TASK GOAL
With all pictures omitted, return verbatim the lines from the beginning of the records below through the line containing "R5: 220 (IND, Y7) -> 510 (IND, Y7)".

MATERIAL FOR THIS EXERCISE
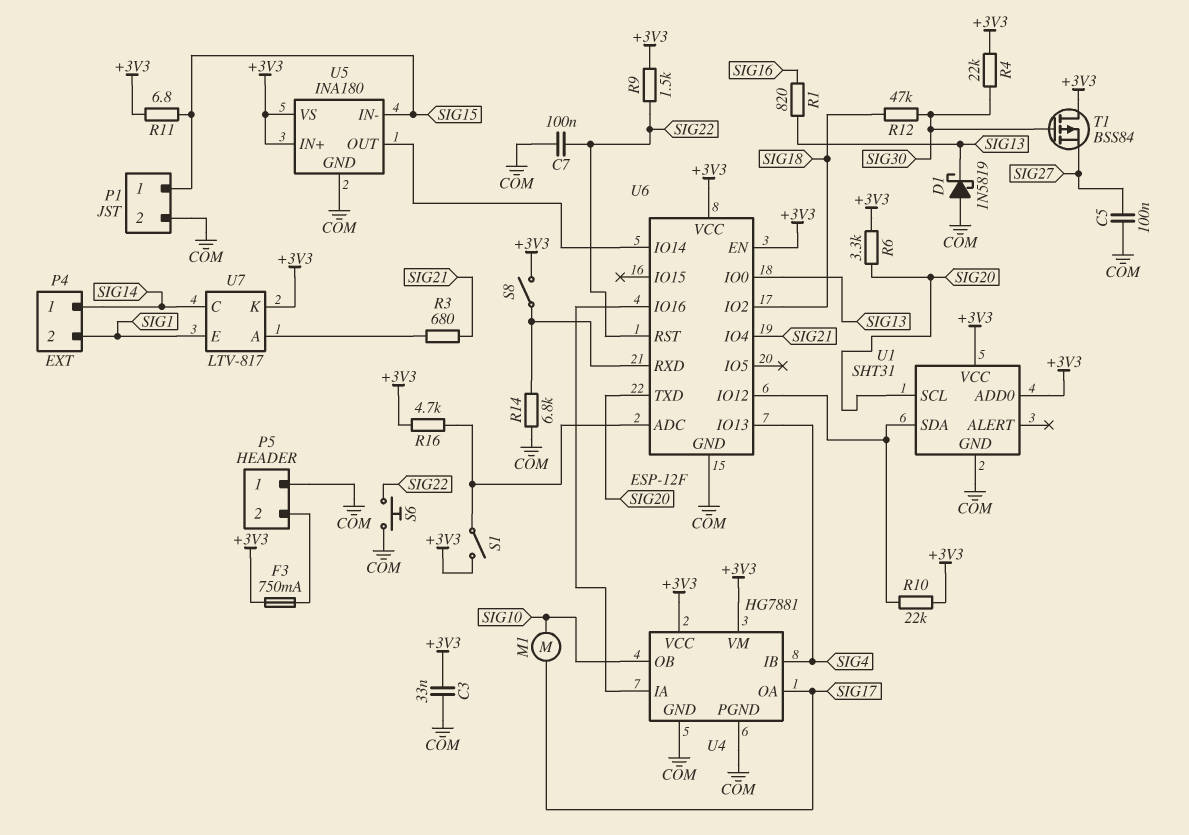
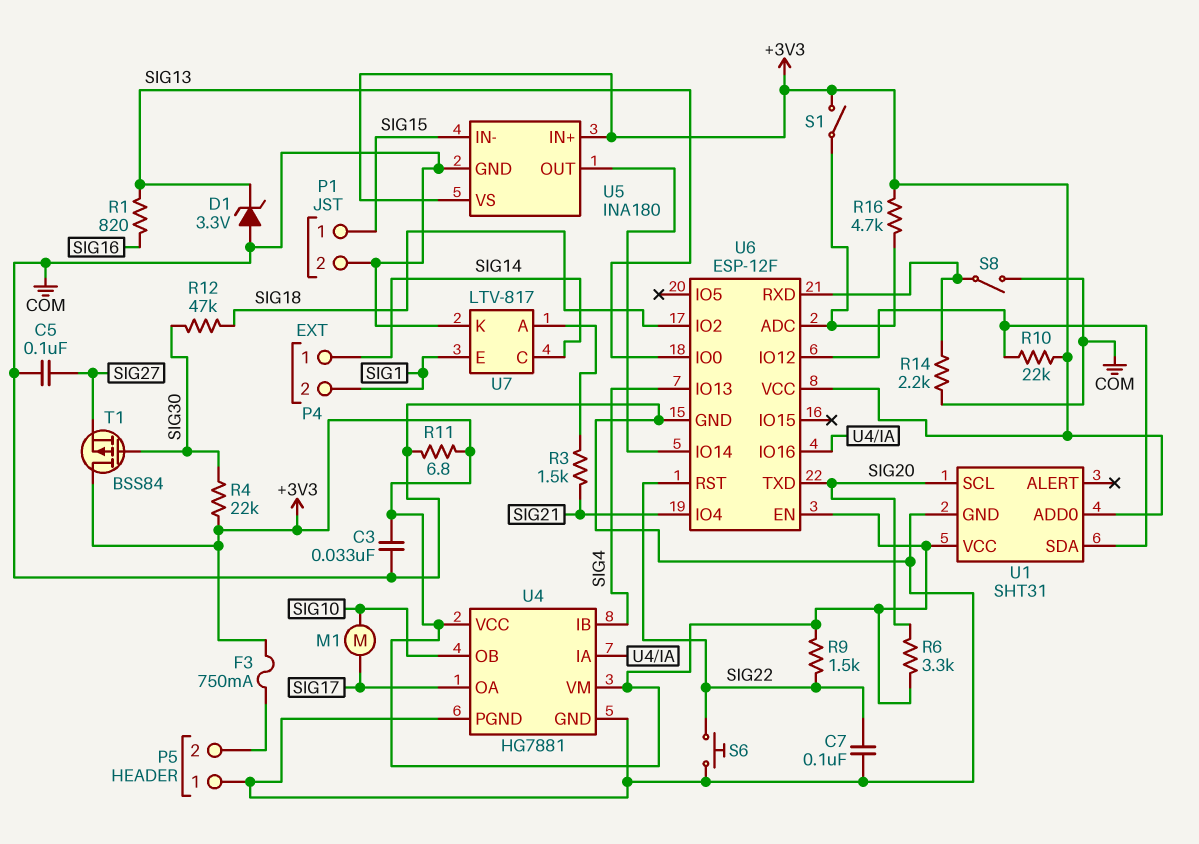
D1: schottky 1N5819 (A COM, K SIG13) -> zener 3.3V (A COM, K SIG13)
R3: 680 (SIG21, U7/A) -> 1.5k (SIG21, U7/A)
R11: 6.8 (+3V3, SIG15) -> 6.8 (+3V3, COM)
R14: 6.8k (COM, U6/RXD) -> 2.2k (COM, U6/RXD)
S8: switch (+3V3, U6/RXD) -> switch (COM, U6/RXD)
U7 pin K: +3V3 -> COM

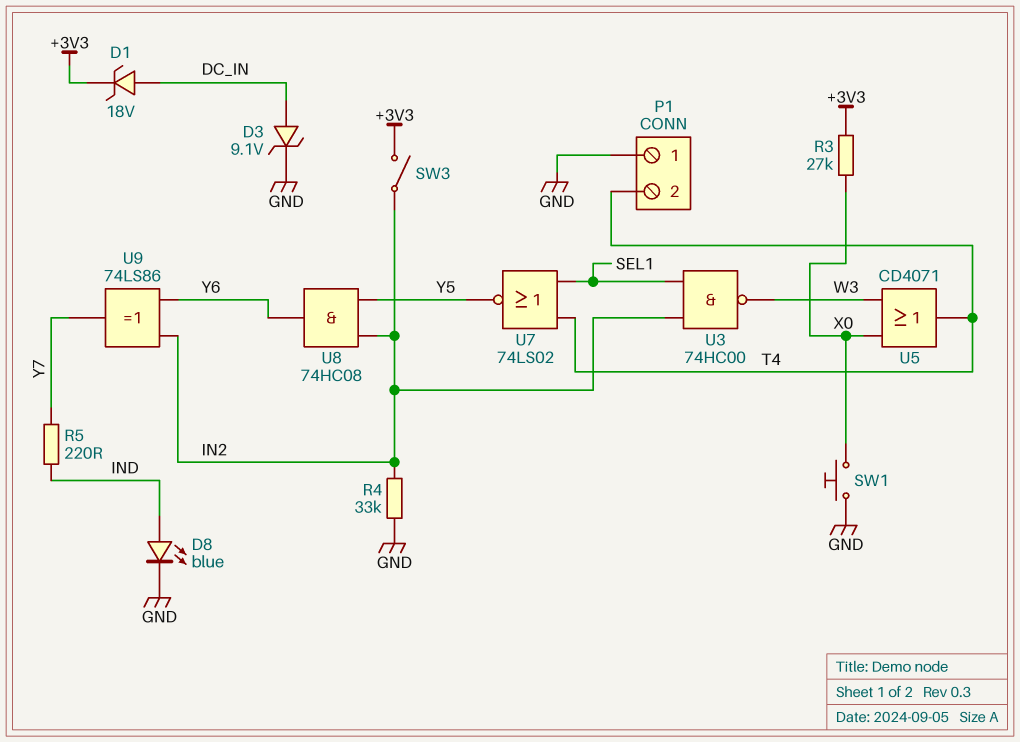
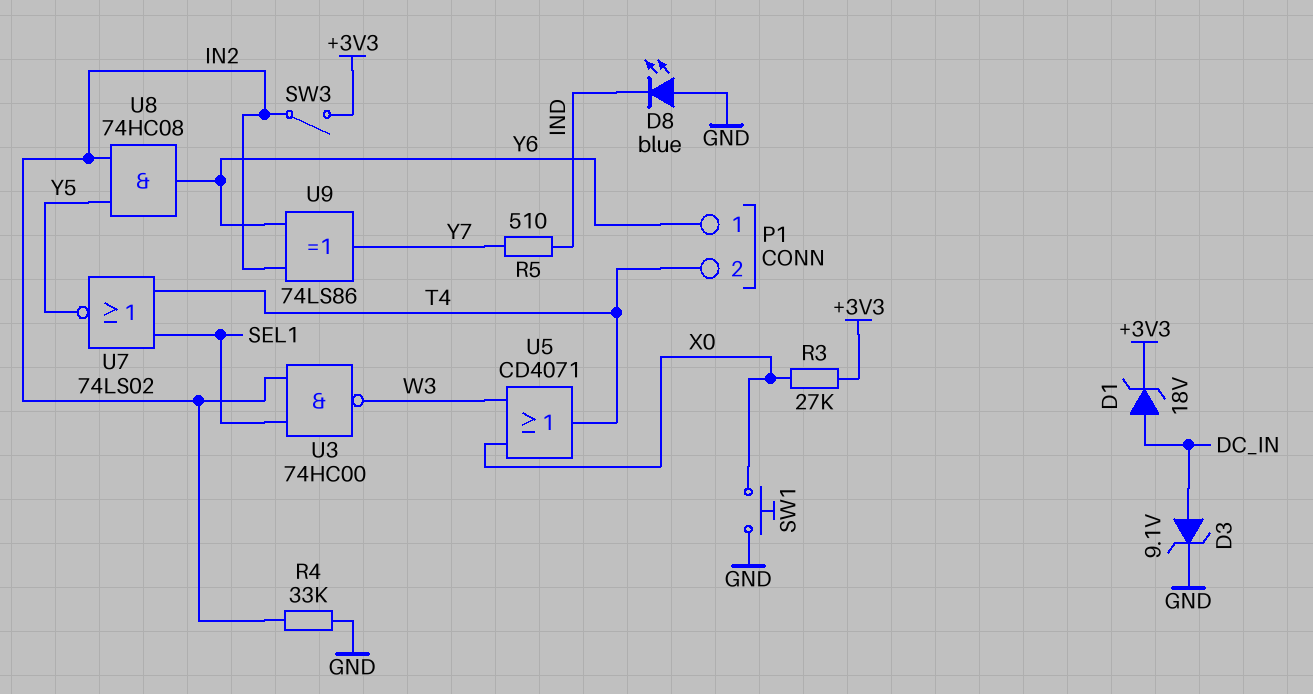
D8: LED blue (A IND, K GND) -> LED blue (A GND, K IND)
P1 pin 1: GND -> Y6
R5: 220 (IND, Y7) -> 510 (IND, Y7)

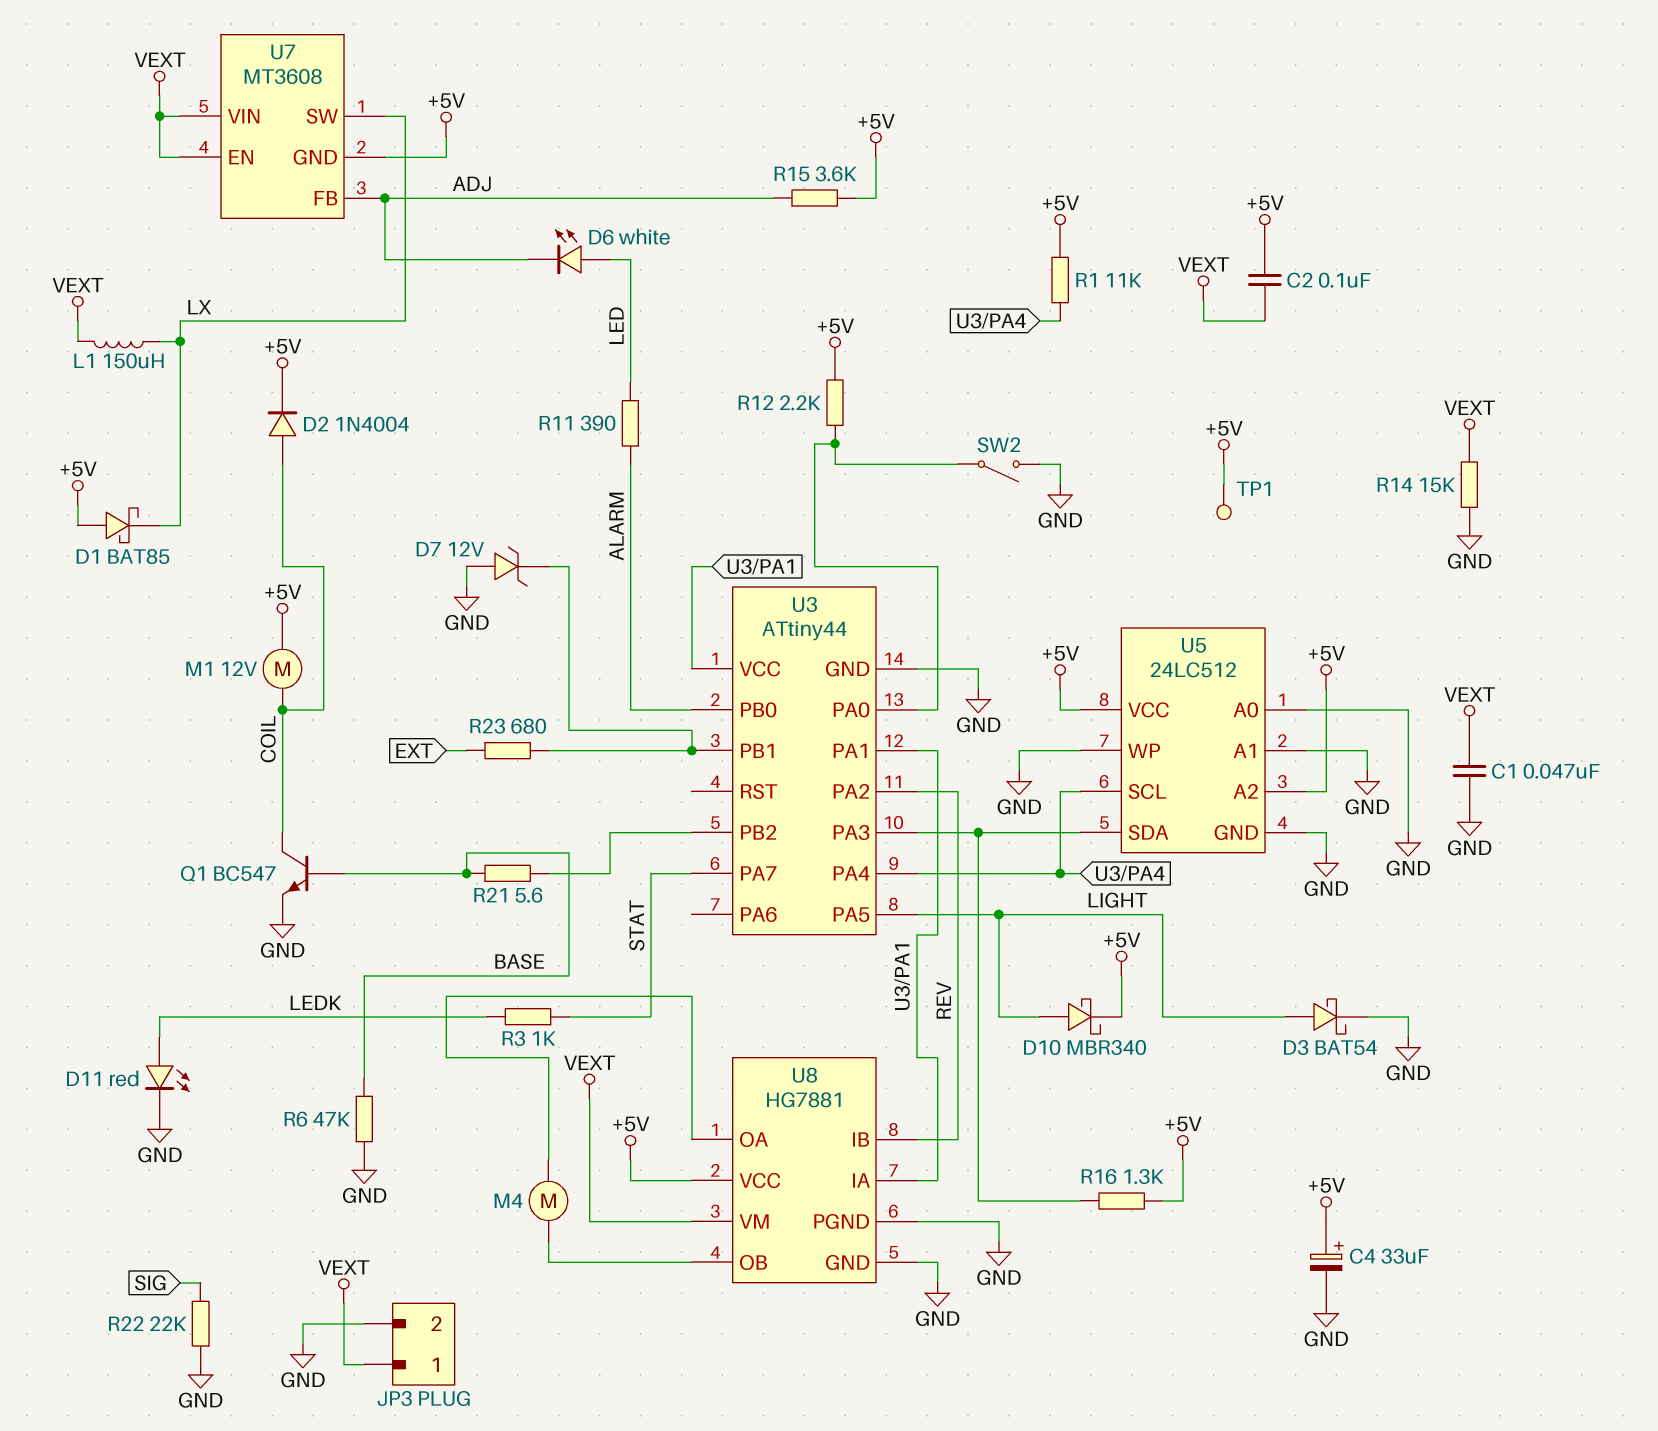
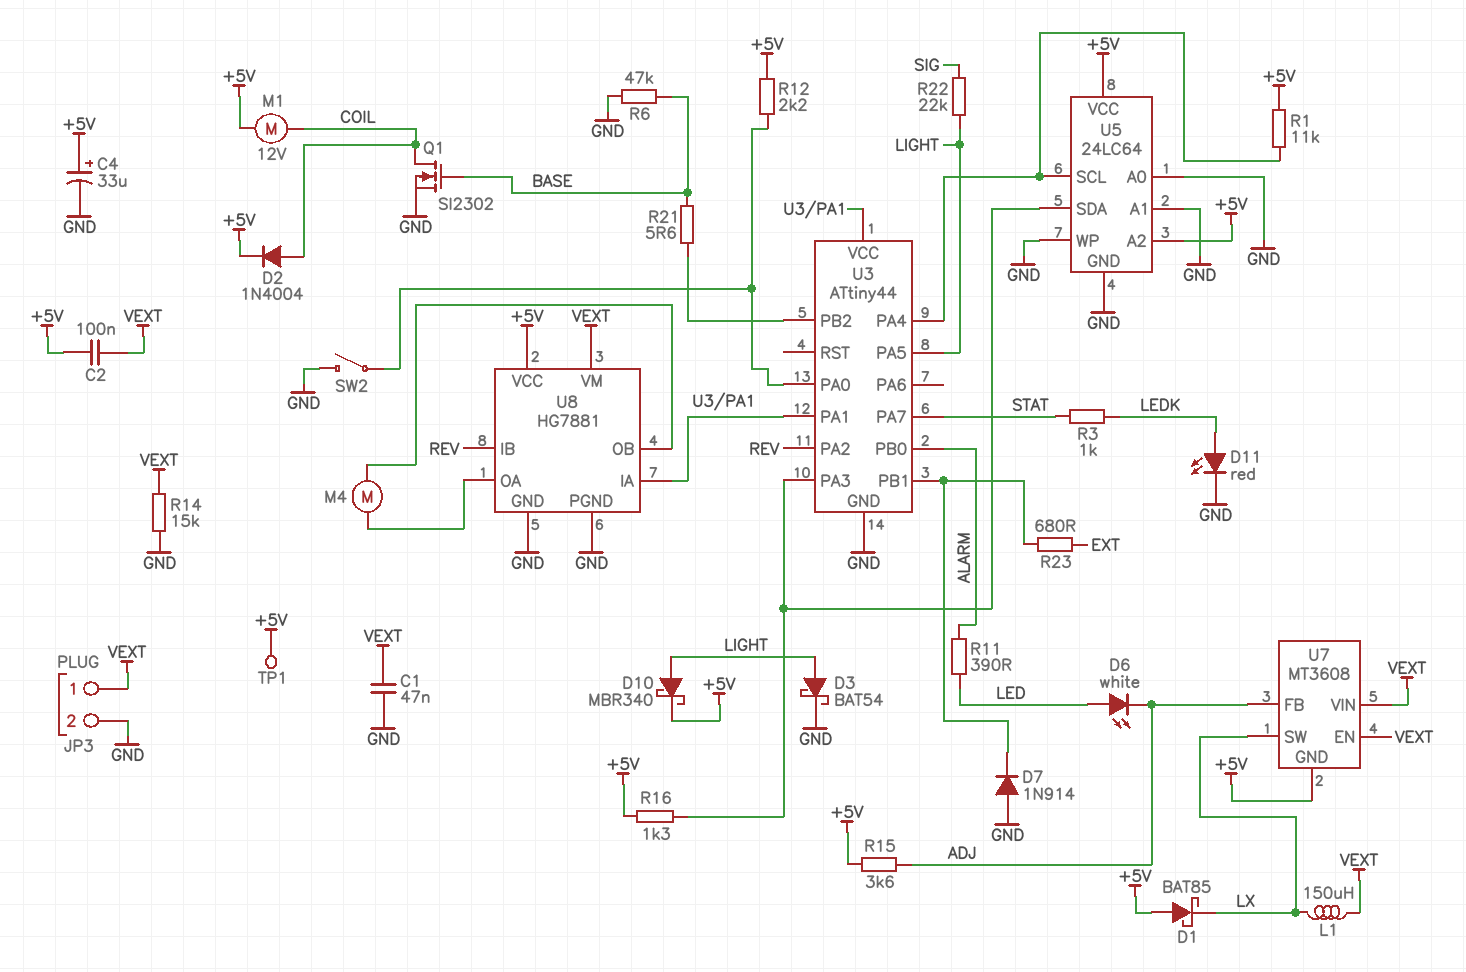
D7: zener 12V (A GND, K U3/PB1) -> diode 1N914 (A GND, K U3/PB1)
Q1: NPN BC547 (B BASE, C COIL, E GND) -> NMOS SI2302 (G BASE, D COIL, S GND)
R22: 22k (GND, SIG) -> 22k (LIGHT, SIG)
U5: 24LC512 -> 24LC64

RESPONSE TO THE EXERCISE
D1: schottky 1N5819 (A COM, K SIG13) -> zener 3.3V (A COM, K SIG13)
R3: 680 (SIG21, U7/A) -> 1.5k (SIG21, U7/A)
R11: 6.8 (+3V3, SIG15) -> 6.8 (+3V3, COM)
R14: 6.8k (COM, U6/RXD) -> 2.2k (COM, U6/RXD)
S8: switch (+3V3, U6/RXD) -> switch (COM, U6/RXD)
U7 pin K: +3V3 -> COM

D8: LED blue (A IND, K GND) -> LED blue (A GND, K IND)
P1 pin 1: GND -> Y6
R5: 220 (IND, Y7) -> 510 (IND, Y7)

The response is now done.